-- Exercise description --
In the lines below, the string "none" may appear; say how many lines hold it and give nothing more.

[Records contained in a dataset]
>>>>>
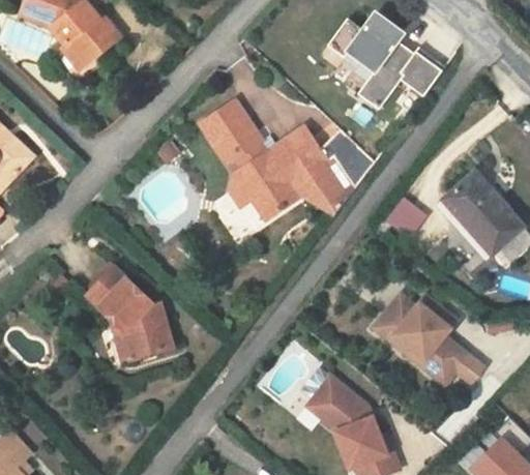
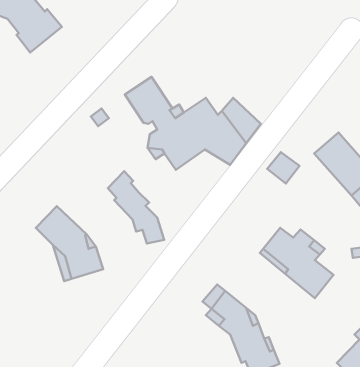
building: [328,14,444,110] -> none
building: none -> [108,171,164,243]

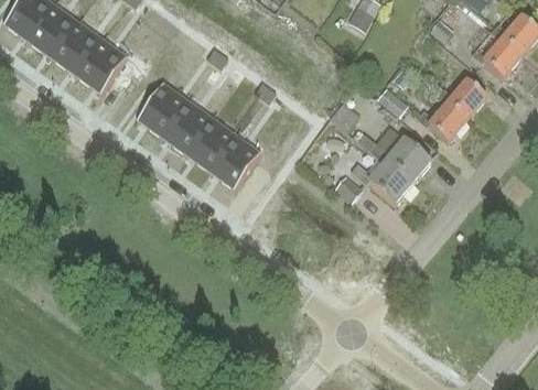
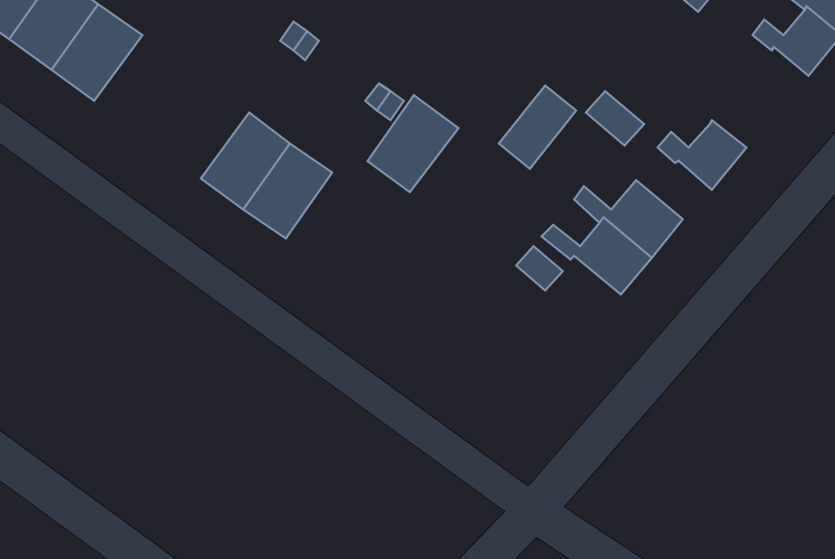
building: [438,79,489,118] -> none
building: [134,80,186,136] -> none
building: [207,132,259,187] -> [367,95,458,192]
<<<<<
-- Task response --
4